■ What the task asks ■
Print nothing but the lines below starting at the line that holds "(558, 327) = (719, 302): none" and ending at the line that holds "(611, 266) = (735, 211): red", including both, each exactly as written.

■ Data supplied ■
------------------------------
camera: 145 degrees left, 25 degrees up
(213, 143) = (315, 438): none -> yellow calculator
------------------------------
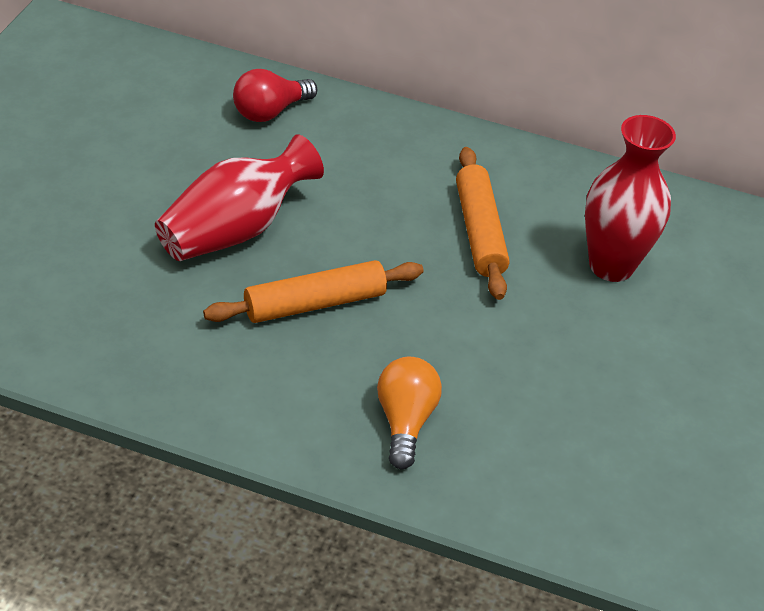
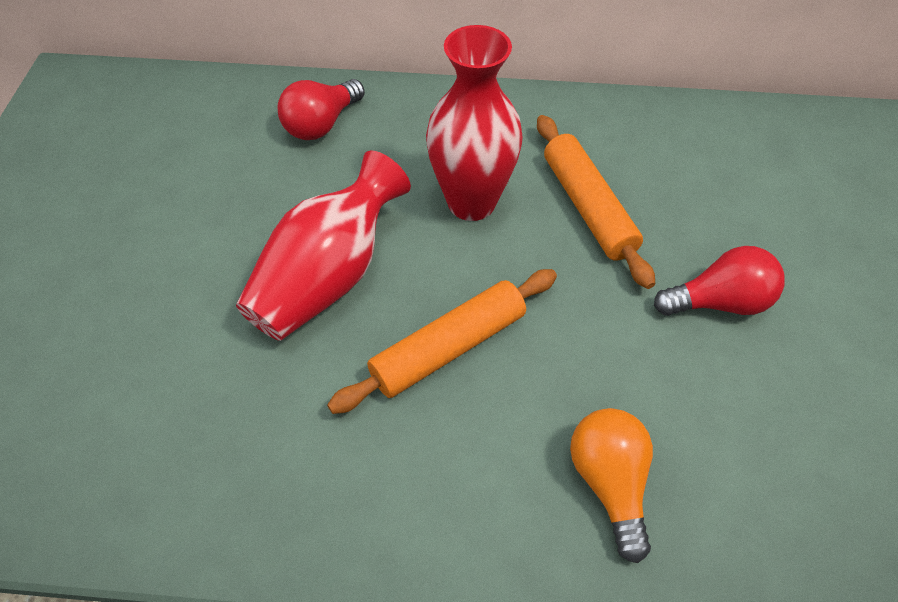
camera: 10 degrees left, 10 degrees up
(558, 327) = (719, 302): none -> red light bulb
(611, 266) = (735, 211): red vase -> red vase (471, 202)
------------------------------
■ Exercise answer ■
(558, 327) = (719, 302): none -> red light bulb
(611, 266) = (735, 211): red vase -> red vase (471, 202)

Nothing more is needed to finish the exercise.